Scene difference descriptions
Segment Open
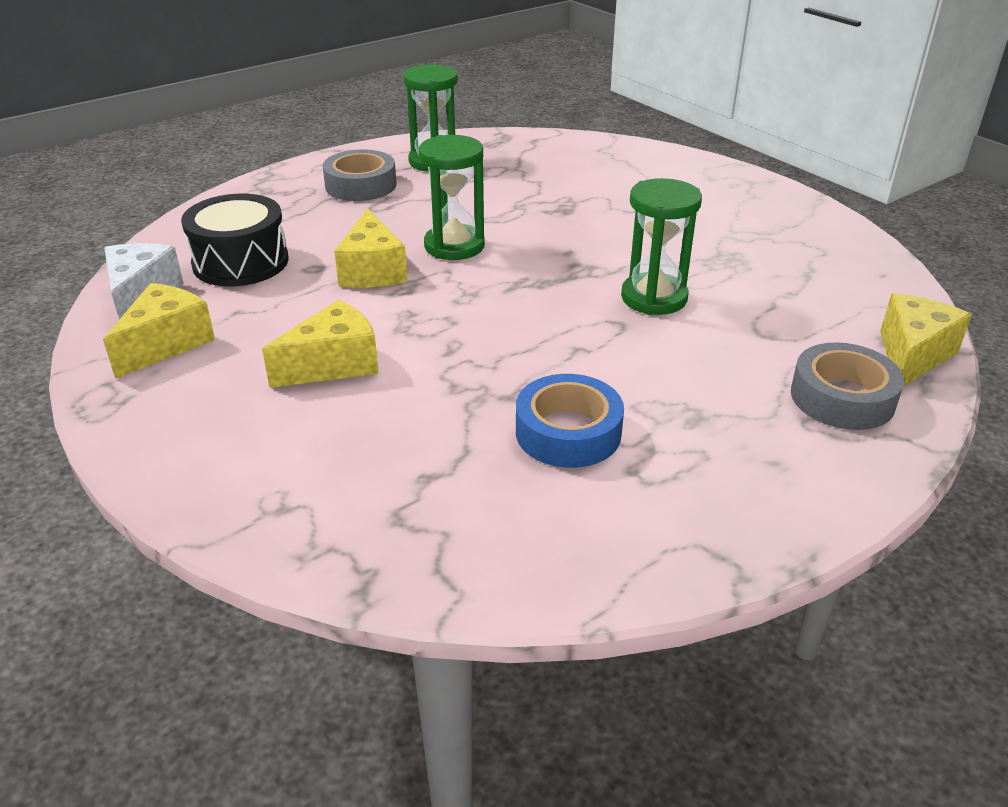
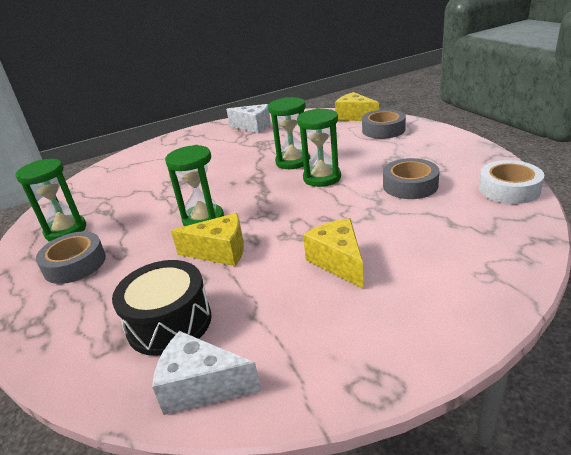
camera: 75 degrees left, 5 degrees down
(166, 344) = (292, 354): yellow cheese -> none
(559, 565) = (509, 189): none -> white tape
(568, 432) = (410, 185): blue tape -> grey tape
(591, 333) = (322, 178): none -> green hourglass
(807, 239) = (253, 127): none -> white cheese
Segment Closed
Count how many lines in the records above hold the word "none", and answer with that number alone.

=== Task solution ===
4